[Items from a data source]
###
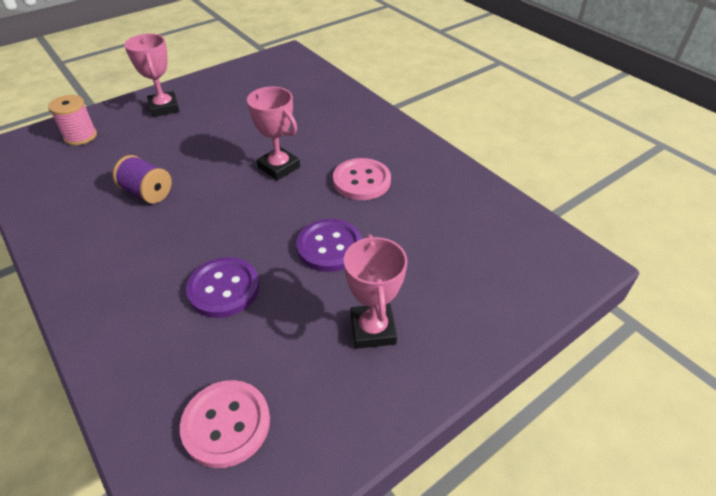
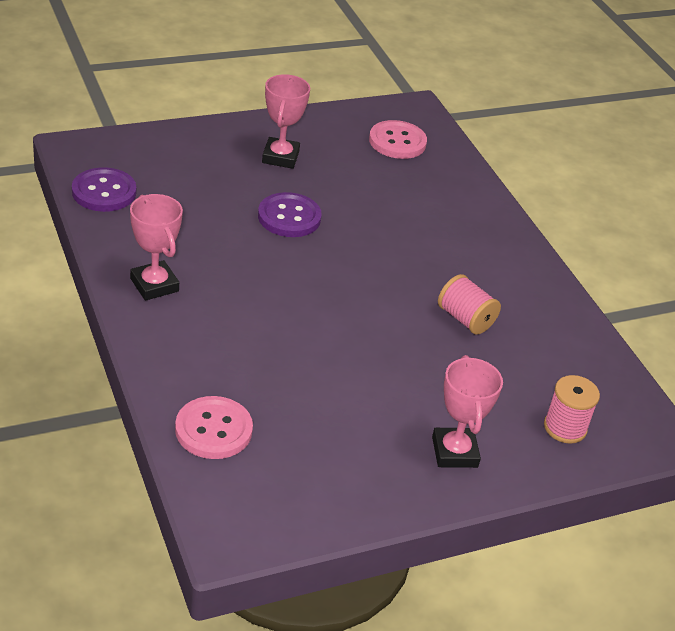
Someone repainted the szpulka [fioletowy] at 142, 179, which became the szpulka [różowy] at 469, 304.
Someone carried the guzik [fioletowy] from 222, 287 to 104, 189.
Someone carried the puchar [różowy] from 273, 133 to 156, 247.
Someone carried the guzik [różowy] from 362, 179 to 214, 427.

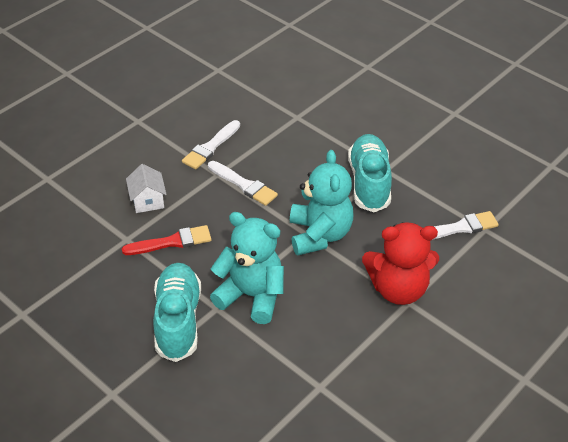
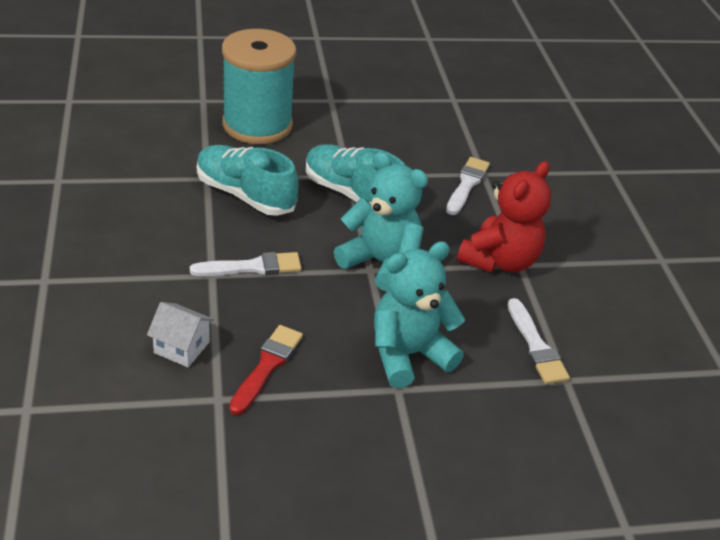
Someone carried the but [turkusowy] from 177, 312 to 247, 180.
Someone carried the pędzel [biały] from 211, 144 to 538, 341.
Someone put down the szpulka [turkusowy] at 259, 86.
###
Only this range is to be output: the line that contains "Someone carried the pędzel" through the last line of the records above, both inclusive.

Someone carried the pędzel [biały] from 211, 144 to 538, 341.
Someone put down the szpulka [turkusowy] at 259, 86.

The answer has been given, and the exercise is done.